Search the records for "purple". Copy every line where it appears.

DATA SUPPLIED

———

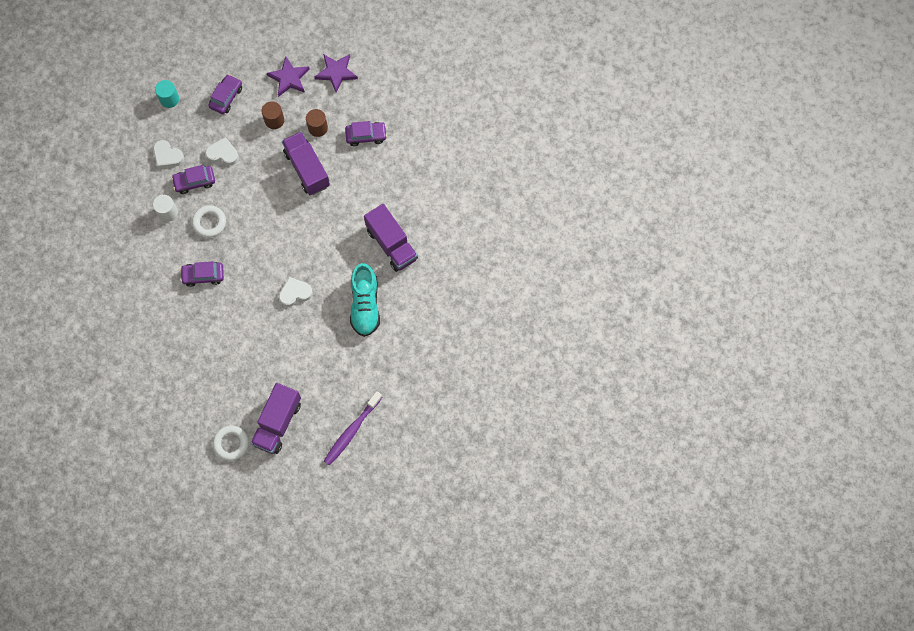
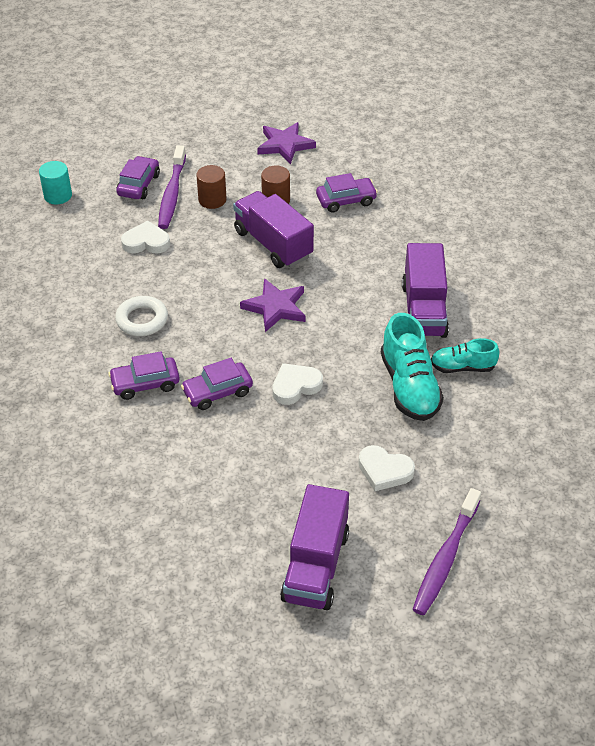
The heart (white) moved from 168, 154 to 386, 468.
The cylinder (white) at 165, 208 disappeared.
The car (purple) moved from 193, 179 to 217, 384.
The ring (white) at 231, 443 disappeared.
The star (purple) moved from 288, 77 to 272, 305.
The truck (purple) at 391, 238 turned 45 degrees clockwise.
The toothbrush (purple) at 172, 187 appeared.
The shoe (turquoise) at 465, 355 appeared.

———

EXERCISE RESPONSE
The car (purple) moved from 193, 179 to 217, 384.
The star (purple) moved from 288, 77 to 272, 305.
The truck (purple) at 391, 238 turned 45 degrees clockwise.
The toothbrush (purple) at 172, 187 appeared.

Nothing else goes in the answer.